--- BEGIN GIVEN INFORMATION ---
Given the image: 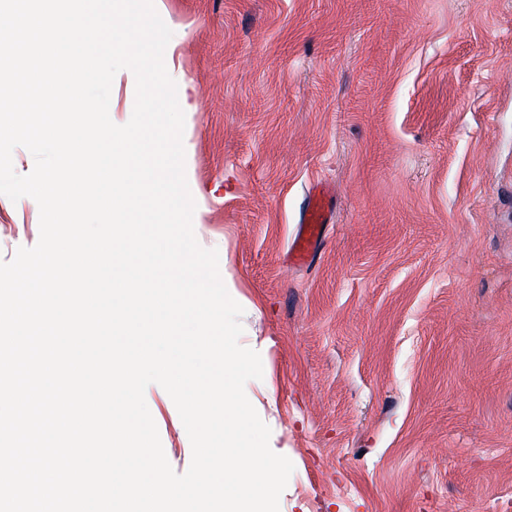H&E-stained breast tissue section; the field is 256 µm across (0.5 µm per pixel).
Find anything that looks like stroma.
<instances>
[{
    "label": "stroma",
    "instance_id": "stroma-1",
    "mask_svg": "<svg viewBox=\"0 0 512 512\" xmlns=\"http://www.w3.org/2000/svg\"><path fill=\"white\" fill-rule=\"evenodd\" d=\"M279 512H512V0H154ZM332 220L284 266L309 187ZM40 212L0 196V260ZM168 462L192 447L145 391Z\"/></svg>",
    "mask_w": 512,
    "mask_h": 512
}]
</instances>
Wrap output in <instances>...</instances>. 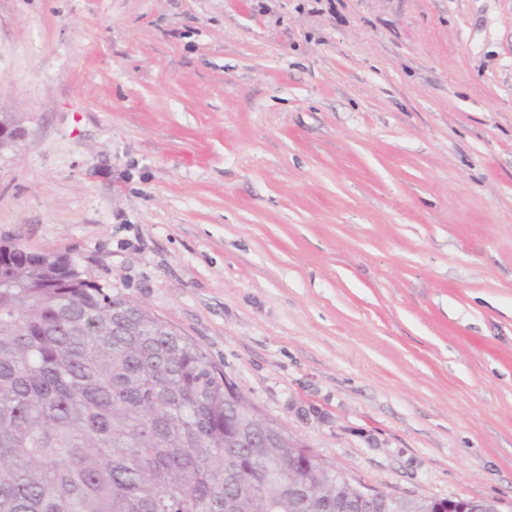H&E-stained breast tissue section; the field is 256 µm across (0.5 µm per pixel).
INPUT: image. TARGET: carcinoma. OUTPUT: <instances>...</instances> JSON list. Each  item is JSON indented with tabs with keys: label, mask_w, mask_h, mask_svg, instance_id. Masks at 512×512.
Wrapping results in <instances>:
<instances>
[{
	"label": "carcinoma",
	"mask_w": 512,
	"mask_h": 512,
	"mask_svg": "<svg viewBox=\"0 0 512 512\" xmlns=\"http://www.w3.org/2000/svg\"><path fill=\"white\" fill-rule=\"evenodd\" d=\"M65 254L0 249V512H338L355 484Z\"/></svg>",
	"instance_id": "cac0c4a2"
}]
</instances>
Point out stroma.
--- END GIVEN INFORMATION ---
__OBJECTIVE__
Output only the lines running from the line with "INPUT: image. TARGET: carcinoma." through the final line of the data, inclusive.

__FINAL RESULT__
INPUT: image. TARGET: carcinoma. OUTPUT: <instances>...</instances> JSON list. Each  item is JSON indented with tabs with keys: label, mask_w, mask_h, mask_svg, instance_id. Masks at 512×512.
Wrapping results in <instances>:
<instances>
[{
	"label": "carcinoma",
	"mask_w": 512,
	"mask_h": 512,
	"mask_svg": "<svg viewBox=\"0 0 512 512\" xmlns=\"http://www.w3.org/2000/svg\"><path fill=\"white\" fill-rule=\"evenodd\" d=\"M65 254L0 249V512H338L355 484Z\"/></svg>",
	"instance_id": "cac0c4a2"
}]
</instances>
Point out stroma.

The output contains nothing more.